* ACTION ITEM
Take the lines below beginning at the line that has "now: photo camera in emerald" and stopping after the line that has "now: shears in bright yellow", and print them exactly as they are, with no other lines.

* EXTRACTED RECORDS
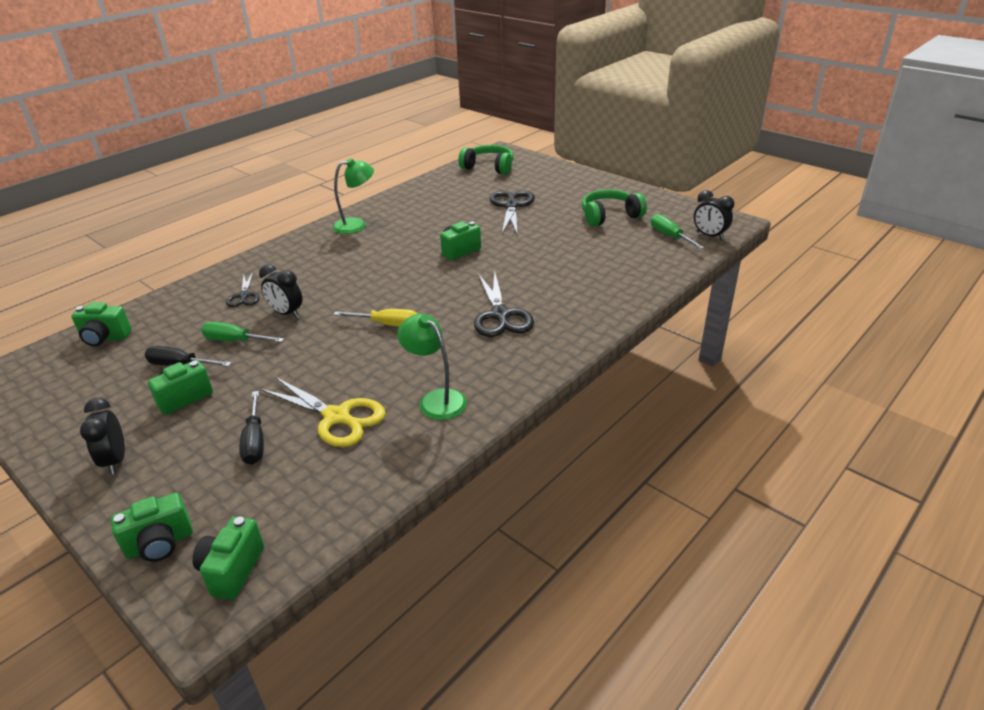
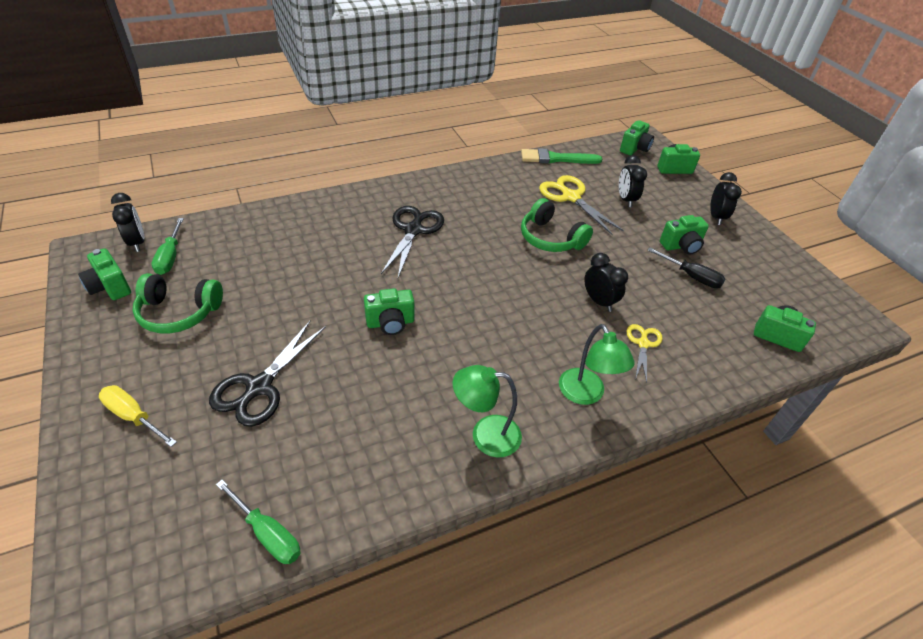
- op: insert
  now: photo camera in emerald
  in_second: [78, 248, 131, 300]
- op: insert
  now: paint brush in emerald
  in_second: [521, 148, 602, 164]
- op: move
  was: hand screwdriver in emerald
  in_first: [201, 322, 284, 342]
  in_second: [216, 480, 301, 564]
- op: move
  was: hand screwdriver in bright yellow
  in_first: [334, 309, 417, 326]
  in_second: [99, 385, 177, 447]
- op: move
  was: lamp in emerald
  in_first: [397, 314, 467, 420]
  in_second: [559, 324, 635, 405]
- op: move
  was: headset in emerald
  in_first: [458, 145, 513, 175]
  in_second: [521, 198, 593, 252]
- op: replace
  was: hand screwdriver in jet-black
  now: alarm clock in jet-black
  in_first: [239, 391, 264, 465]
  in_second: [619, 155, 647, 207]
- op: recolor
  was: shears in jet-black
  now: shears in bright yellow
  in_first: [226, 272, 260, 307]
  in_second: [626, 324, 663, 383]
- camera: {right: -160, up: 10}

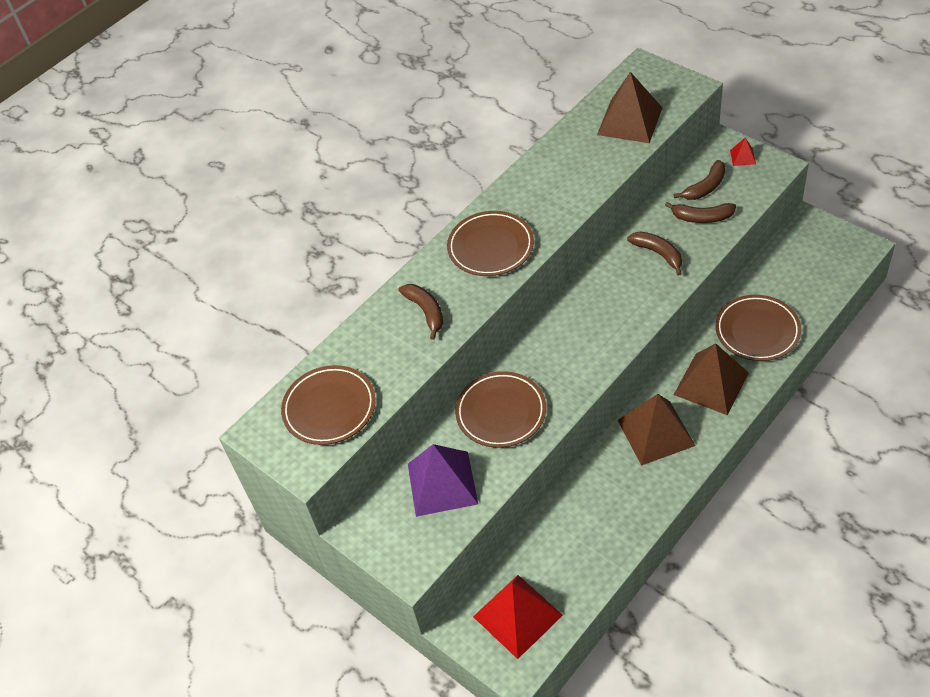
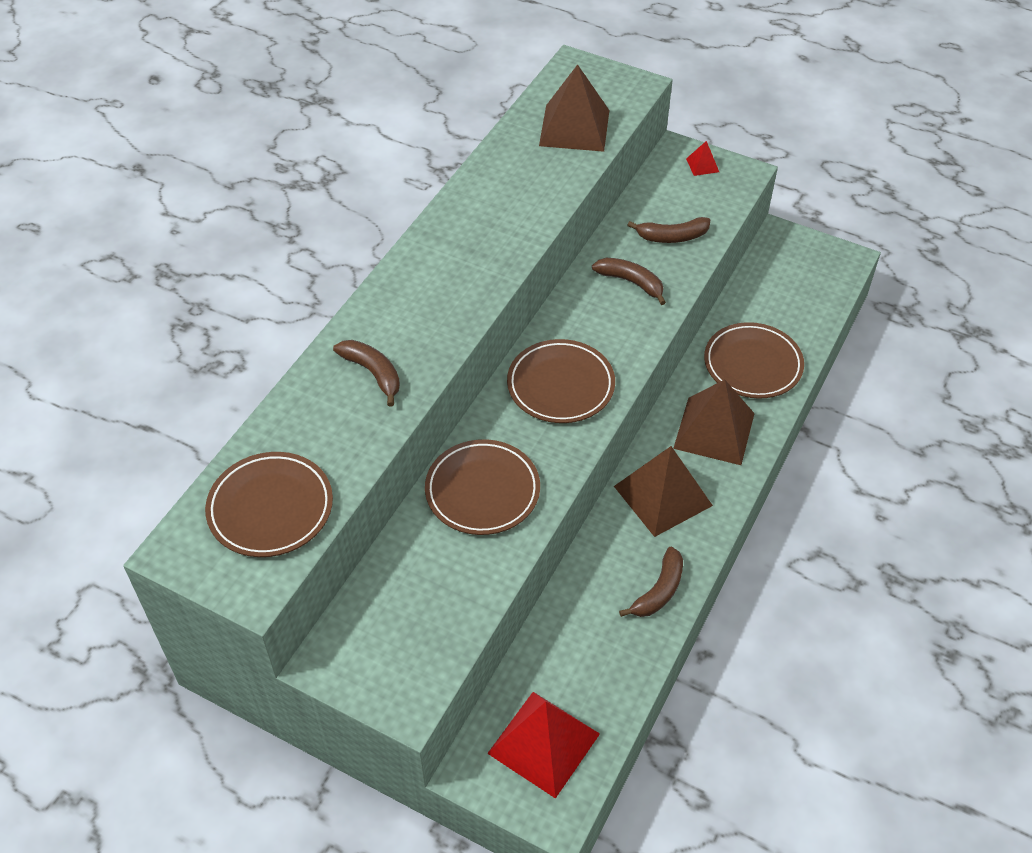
- op: delete
  was: pyramid shape in violet
  in_first: [408, 444, 478, 517]
- op: move
  was: dinner plate in brown
  in_first: [447, 211, 534, 276]
  in_second: [507, 339, 615, 423]
- op: move
  was: banana in brown
  in_first: [674, 160, 726, 200]
  in_second: [619, 547, 683, 617]
- camera: {right: -20, up: 0}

* ANSWER AREA
  now: photo camera in emerald
  in_second: [78, 248, 131, 300]
- op: insert
  now: paint brush in emerald
  in_second: [521, 148, 602, 164]
- op: move
  was: hand screwdriver in emerald
  in_first: [201, 322, 284, 342]
  in_second: [216, 480, 301, 564]
- op: move
  was: hand screwdriver in bright yellow
  in_first: [334, 309, 417, 326]
  in_second: [99, 385, 177, 447]
- op: move
  was: lamp in emerald
  in_first: [397, 314, 467, 420]
  in_second: [559, 324, 635, 405]
- op: move
  was: headset in emerald
  in_first: [458, 145, 513, 175]
  in_second: [521, 198, 593, 252]
- op: replace
  was: hand screwdriver in jet-black
  now: alarm clock in jet-black
  in_first: [239, 391, 264, 465]
  in_second: [619, 155, 647, 207]
- op: recolor
  was: shears in jet-black
  now: shears in bright yellow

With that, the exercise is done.